RECORD EXTRACTS
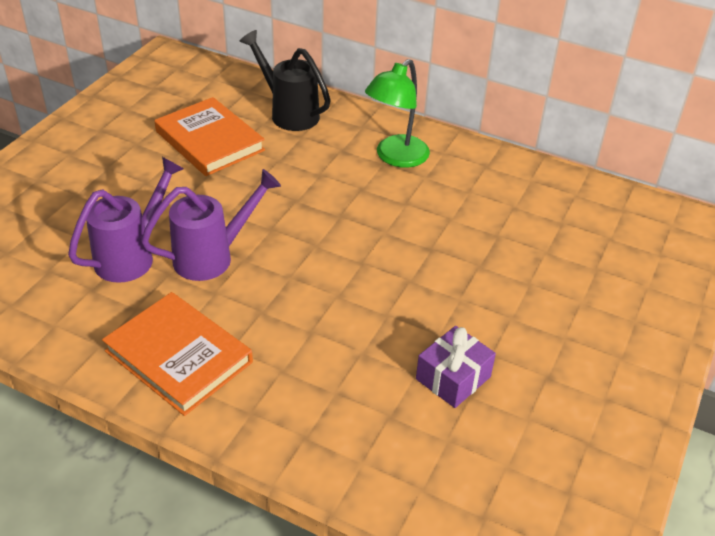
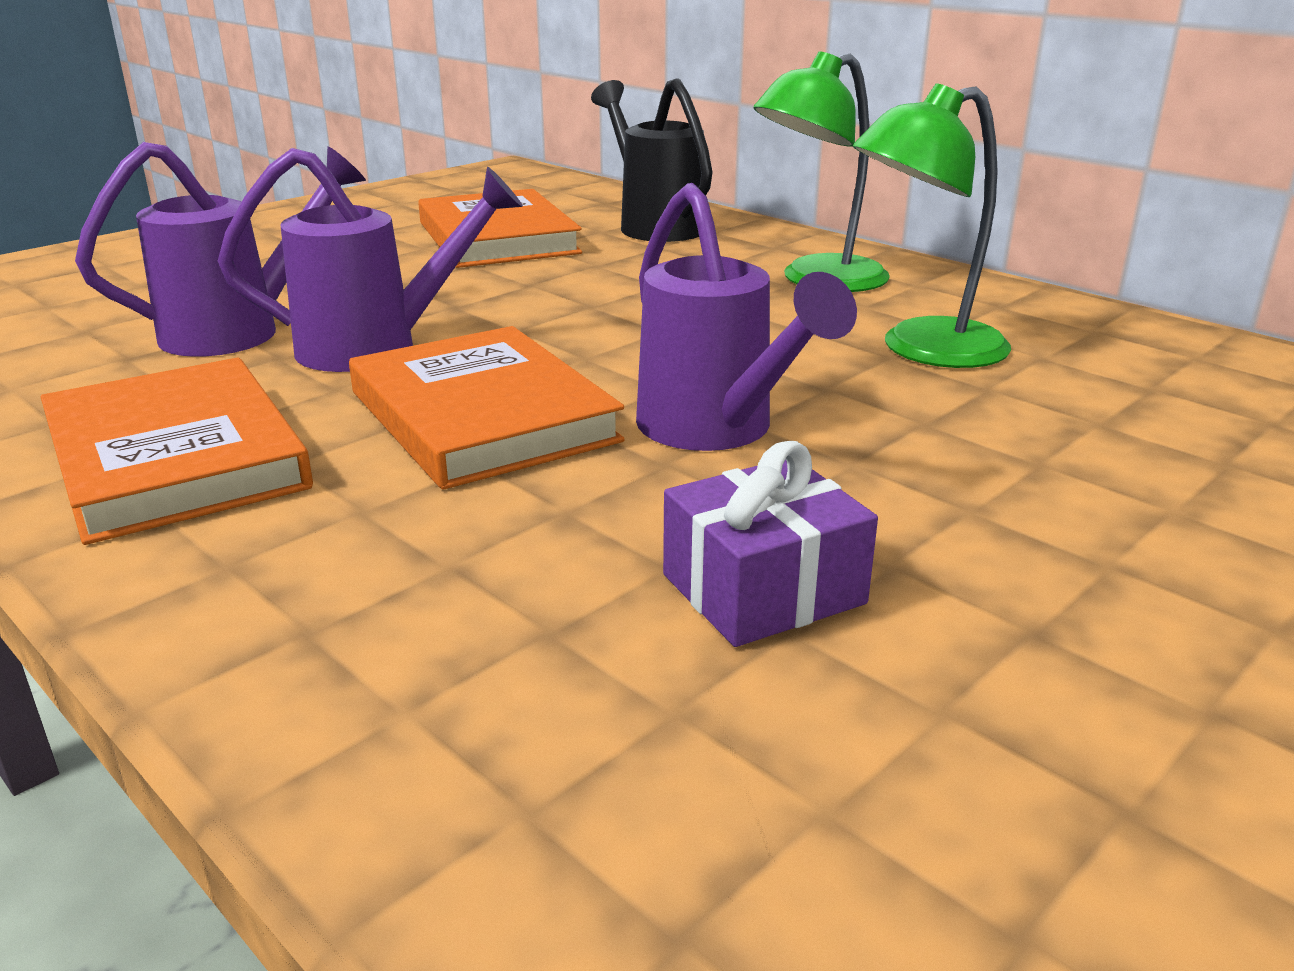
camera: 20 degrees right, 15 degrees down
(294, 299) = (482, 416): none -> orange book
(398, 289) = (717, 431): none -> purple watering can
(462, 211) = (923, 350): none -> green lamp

...

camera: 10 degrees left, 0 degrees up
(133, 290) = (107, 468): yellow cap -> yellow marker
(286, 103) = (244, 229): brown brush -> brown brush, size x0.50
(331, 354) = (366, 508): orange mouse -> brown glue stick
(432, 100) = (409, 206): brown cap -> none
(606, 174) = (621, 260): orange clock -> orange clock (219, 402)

TASK DETAILS
In the data above, find the line that contains "(133, 290) = (107, 468): yellow" and the line that contains "(606, 174) = (621, 260): orange". Repeat exactly those lines and every line between them, and only those.

SOLUTION FOR THIS TASK
(133, 290) = (107, 468): yellow cap -> yellow marker
(286, 103) = (244, 229): brown brush -> brown brush, size x0.50
(331, 354) = (366, 508): orange mouse -> brown glue stick
(432, 100) = (409, 206): brown cap -> none
(606, 174) = (621, 260): orange clock -> orange clock (219, 402)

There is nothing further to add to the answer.